=== Data section ===
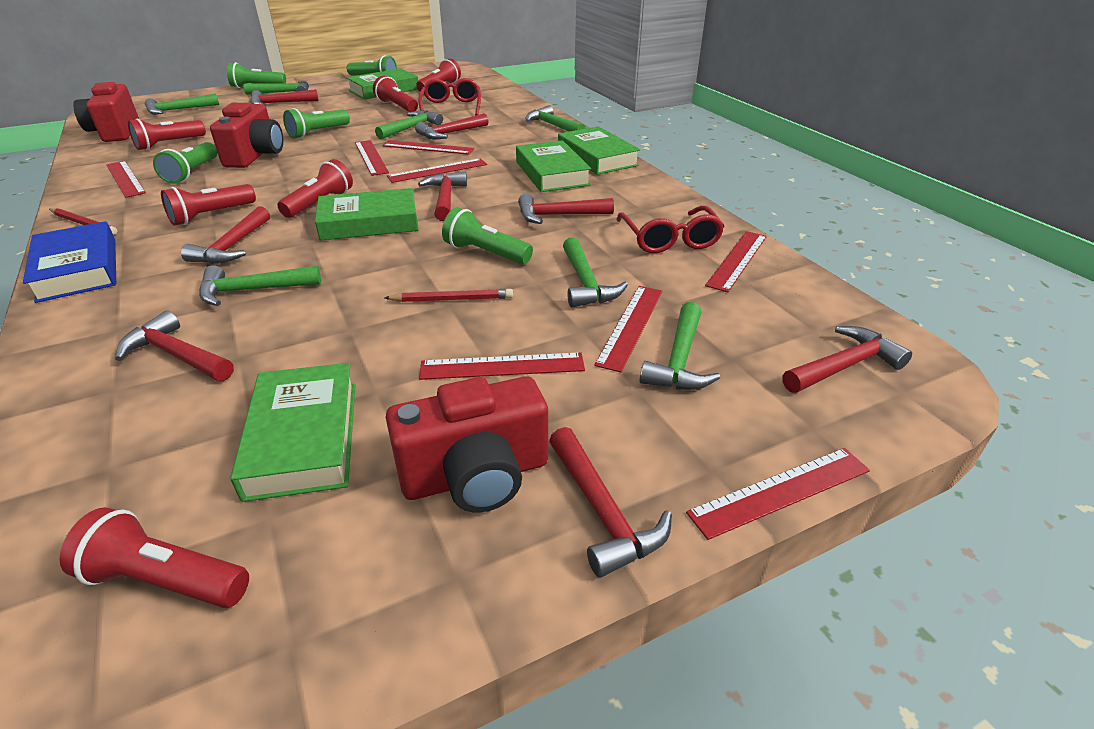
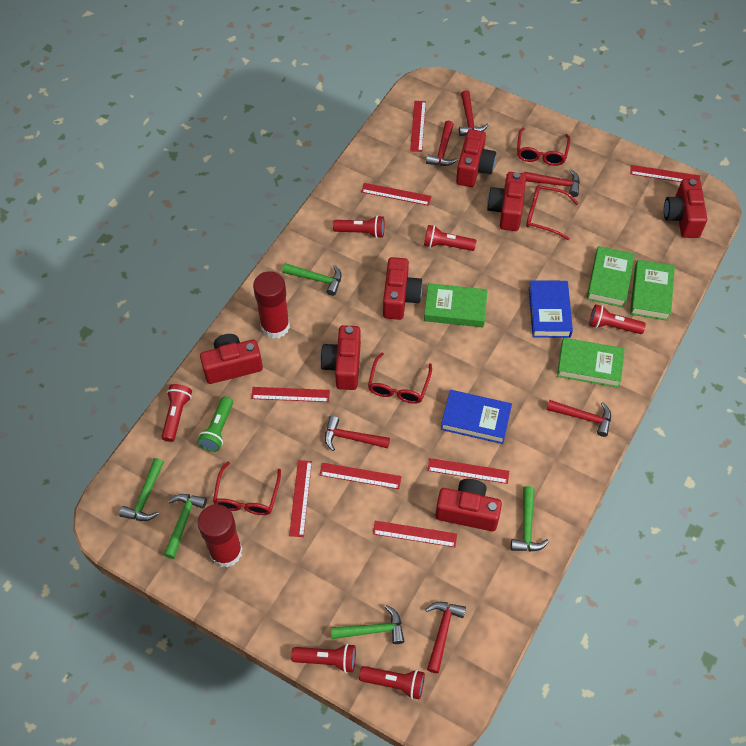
blue book: 1 -> 2
green book: 5 -> 4
green flashlight: 5 -> 1
green hammer: 7 -> 5
red camera: 3 -> 7
red glasses: 2 -> 4
red glue stick: 0 -> 2
red hammer: 8 -> 6
red pencil: 2 -> 0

=== Problem description ===
Produce a verbatim copy of the lines from the one holding "red glasses: 2 -> 4" to the final line of the data, and nothing more.

=== Solution to this task ===
red glasses: 2 -> 4
red glue stick: 0 -> 2
red hammer: 8 -> 6
red pencil: 2 -> 0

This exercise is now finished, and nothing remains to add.